** Opening Dataset records block **
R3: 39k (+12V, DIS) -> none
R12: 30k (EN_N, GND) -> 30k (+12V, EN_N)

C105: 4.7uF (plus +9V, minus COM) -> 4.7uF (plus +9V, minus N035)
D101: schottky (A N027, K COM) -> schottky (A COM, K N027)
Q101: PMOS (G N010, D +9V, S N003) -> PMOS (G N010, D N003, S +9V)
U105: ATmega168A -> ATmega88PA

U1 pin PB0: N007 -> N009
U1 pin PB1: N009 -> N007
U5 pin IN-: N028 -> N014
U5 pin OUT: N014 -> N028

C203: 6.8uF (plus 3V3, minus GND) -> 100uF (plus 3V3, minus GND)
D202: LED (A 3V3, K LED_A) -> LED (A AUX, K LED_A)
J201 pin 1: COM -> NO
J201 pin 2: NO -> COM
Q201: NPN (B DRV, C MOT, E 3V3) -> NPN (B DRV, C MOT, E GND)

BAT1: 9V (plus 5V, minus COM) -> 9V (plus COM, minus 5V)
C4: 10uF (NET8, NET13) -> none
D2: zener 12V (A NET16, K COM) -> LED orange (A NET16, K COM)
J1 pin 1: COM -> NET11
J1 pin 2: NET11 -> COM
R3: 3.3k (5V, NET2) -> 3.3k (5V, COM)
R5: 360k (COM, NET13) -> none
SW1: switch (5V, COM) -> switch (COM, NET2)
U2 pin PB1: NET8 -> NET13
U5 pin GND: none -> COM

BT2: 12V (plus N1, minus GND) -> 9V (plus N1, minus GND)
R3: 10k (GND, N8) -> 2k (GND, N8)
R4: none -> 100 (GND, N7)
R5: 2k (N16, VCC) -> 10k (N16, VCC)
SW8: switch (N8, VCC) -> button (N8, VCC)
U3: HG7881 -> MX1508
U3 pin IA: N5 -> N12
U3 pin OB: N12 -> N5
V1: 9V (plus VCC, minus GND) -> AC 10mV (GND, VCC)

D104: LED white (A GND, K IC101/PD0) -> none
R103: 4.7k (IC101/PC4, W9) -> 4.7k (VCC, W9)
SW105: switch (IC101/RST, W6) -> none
** Closing Dataset records block **
(Problem description) Across the data above, how many lines include the word "none"? Give only the count.

(Problem solution) 7